━━━━━ Data extracts

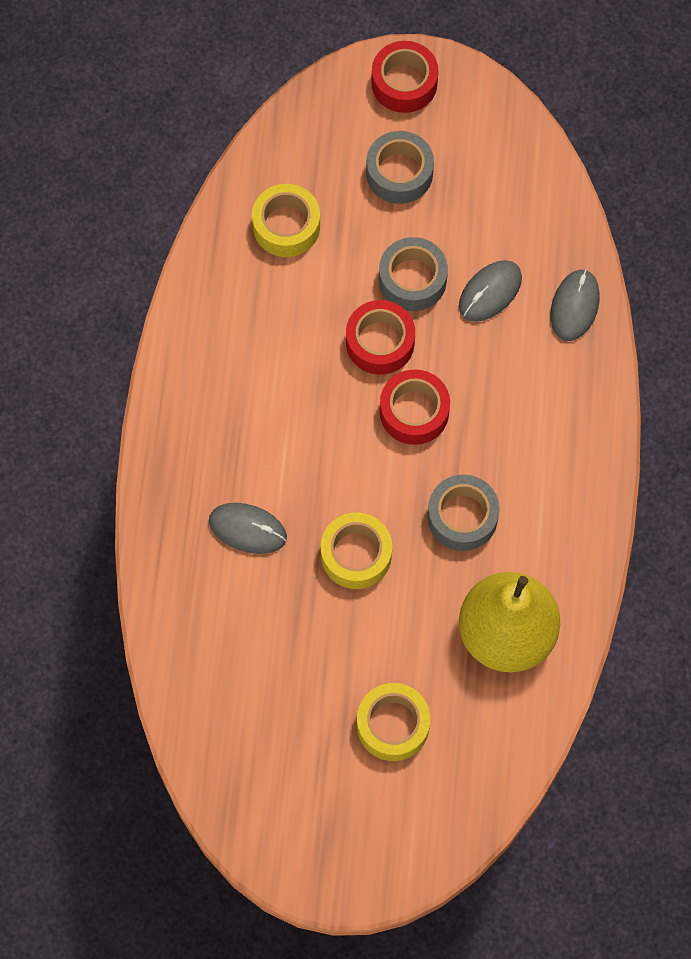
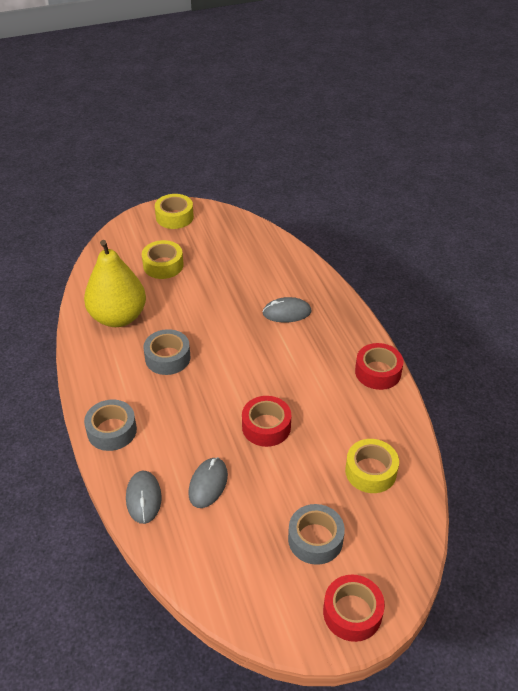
camera: 155 degrees right, 25 degrees down
(356, 555) = (220, 322): yellow tape -> yellow tape (174, 217)
(412, 279) = (266, 471): grey tape -> grey tape (112, 430)
(414, 412) = (223, 398): red tape -> red tape (378, 372)

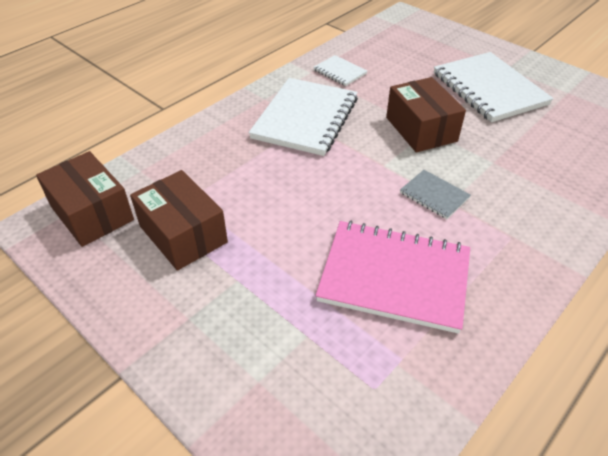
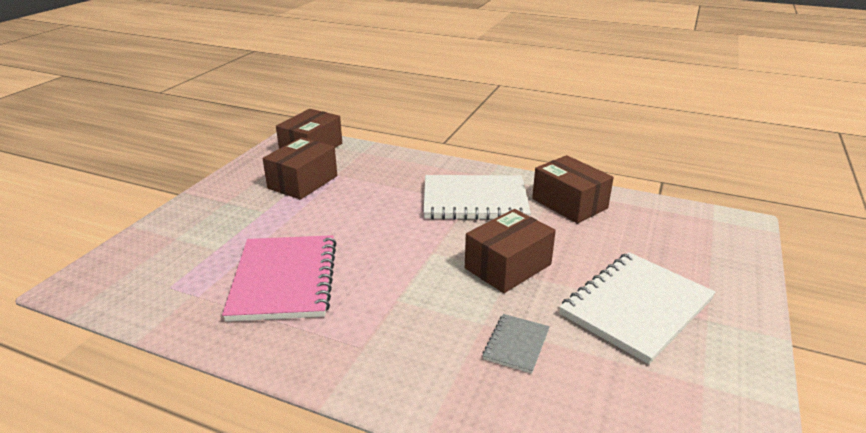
camera: 70 degrees right, 15 degrees down
(340, 72) = (569, 203): white notebook -> brown box
(434, 195) = (402, 288): grey notebook -> grey notebook (516, 344)

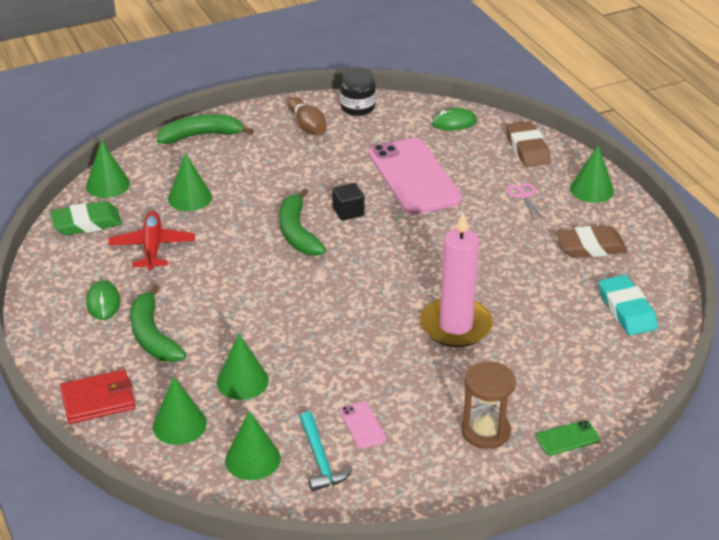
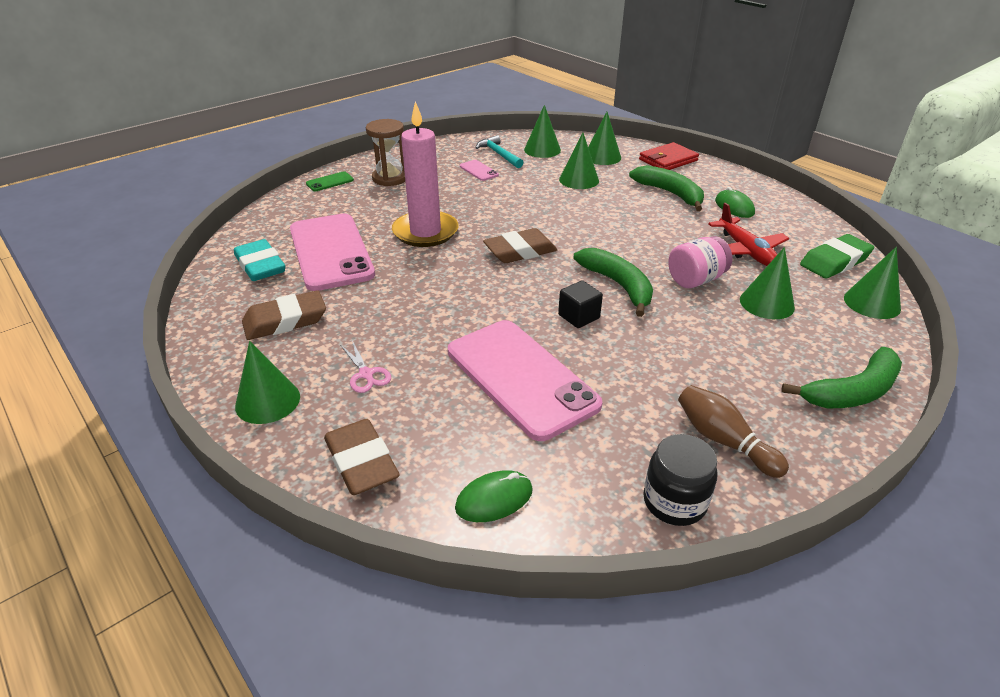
camera: 165 degrees right, 0 degrees up
(227, 227) = (695, 280): none -> pink jar
(366, 283) = (520, 251): none -> brown eraser
(557, 315) = (331, 252): none -> pink phone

━━━━━━━━━━

▸ Work instruction
Give every entry again verbatim, with no pictures.

▸ Solution
camera: 155 degrees right, 25 degrees down
(356, 555) = (220, 322): yellow tape -> yellow tape (174, 217)
(412, 279) = (266, 471): grey tape -> grey tape (112, 430)
(414, 412) = (223, 398): red tape -> red tape (378, 372)

camera: 70 degrees right, 15 degrees down
(340, 72) = (569, 203): white notebook -> brown box
(434, 195) = (402, 288): grey notebook -> grey notebook (516, 344)

camera: 165 degrees right, 0 degrees up
(227, 227) = (695, 280): none -> pink jar
(366, 283) = (520, 251): none -> brown eraser
(557, 315) = (331, 252): none -> pink phone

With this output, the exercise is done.